_RECORDS FOR THE EXERCISE_.
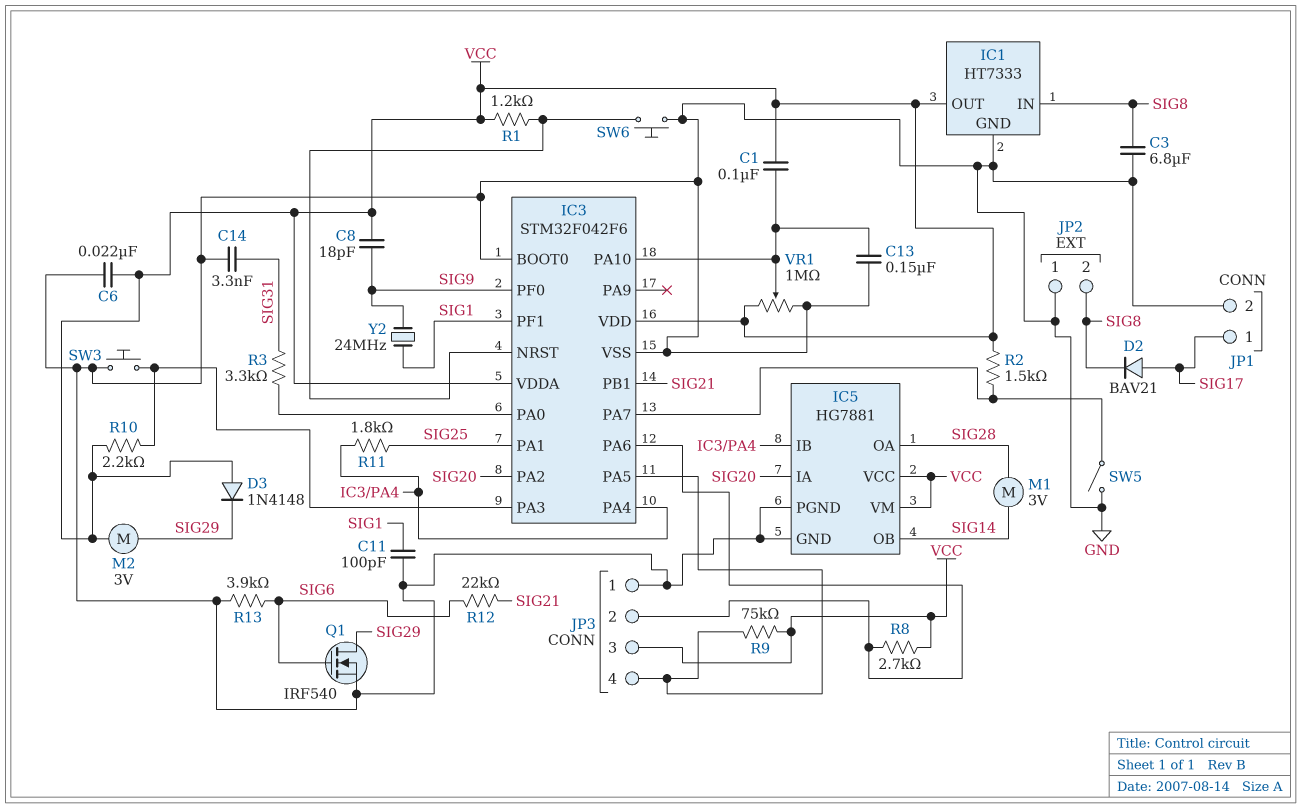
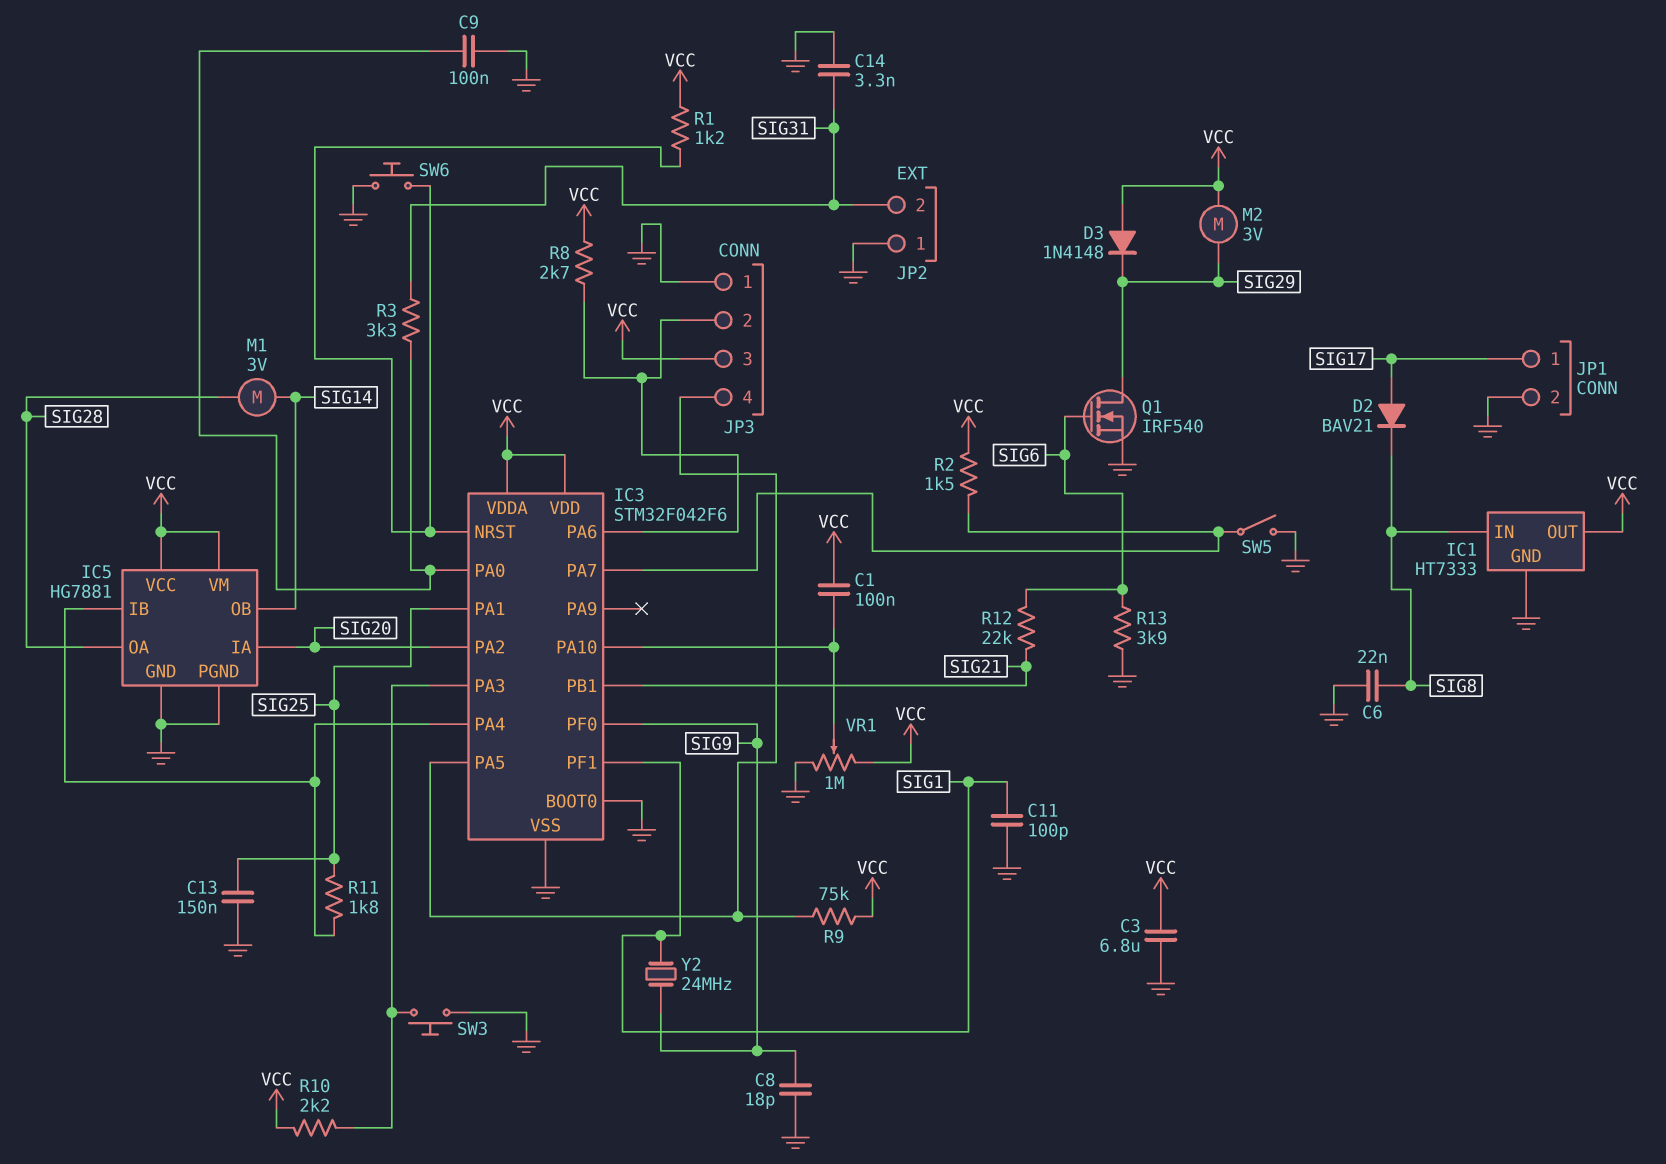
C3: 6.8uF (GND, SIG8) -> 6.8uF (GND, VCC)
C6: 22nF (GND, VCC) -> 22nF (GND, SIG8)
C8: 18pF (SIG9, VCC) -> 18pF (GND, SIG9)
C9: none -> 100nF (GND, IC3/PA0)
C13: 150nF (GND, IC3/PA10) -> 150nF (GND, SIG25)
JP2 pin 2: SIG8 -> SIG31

_TRY IT_. Every entry must be reproduced exactly, with the images left out.

_OUTPUT_.
C3: 6.8uF (GND, SIG8) -> 6.8uF (GND, VCC)
C6: 22nF (GND, VCC) -> 22nF (GND, SIG8)
C8: 18pF (SIG9, VCC) -> 18pF (GND, SIG9)
C9: none -> 100nF (GND, IC3/PA0)
C13: 150nF (GND, IC3/PA10) -> 150nF (GND, SIG25)
JP2 pin 2: SIG8 -> SIG31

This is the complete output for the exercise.